-- WORK INSTRUCTIONS --
Everything from the line holding "white brick A2:A4" through the last line below is needed; please reproduce those lines exactly, adding nothing.

-- SUPPLIED MATERIAL --
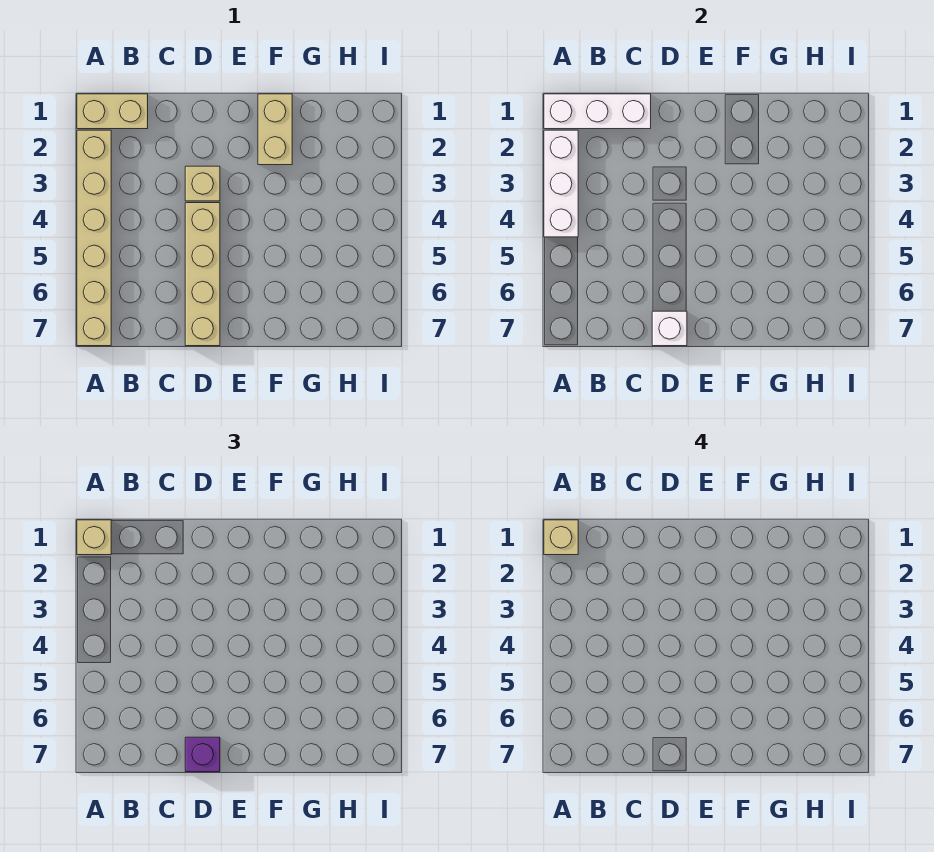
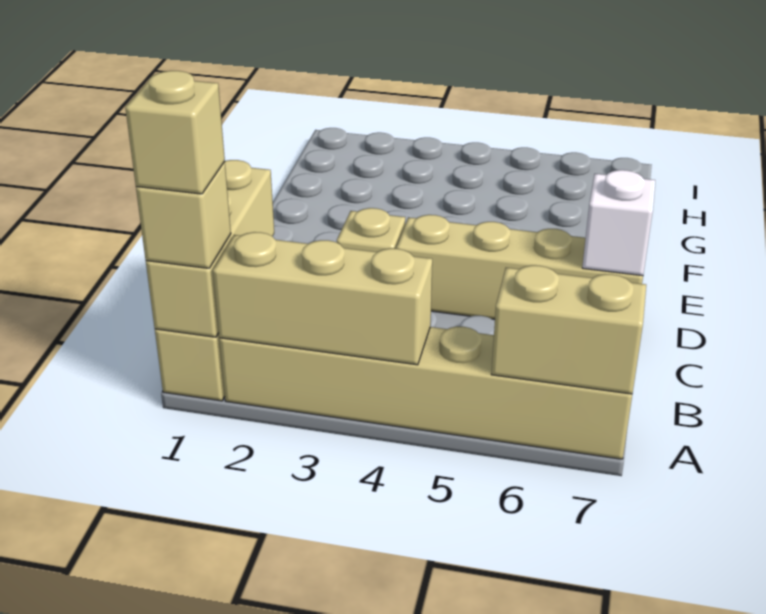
white brick A1:C1 level 2 -> tan brick A1:C1 level 2
white brick A2:A4 level 2 -> tan brick A2:A4 level 2
purple brick D7 level 3 -> none
tan brick F1:F2 level 1 -> tan brick A6:A7 level 2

-- RESPONSE TO THIS EXERCISE --
white brick A2:A4 level 2 -> tan brick A2:A4 level 2
purple brick D7 level 3 -> none
tan brick F1:F2 level 1 -> tan brick A6:A7 level 2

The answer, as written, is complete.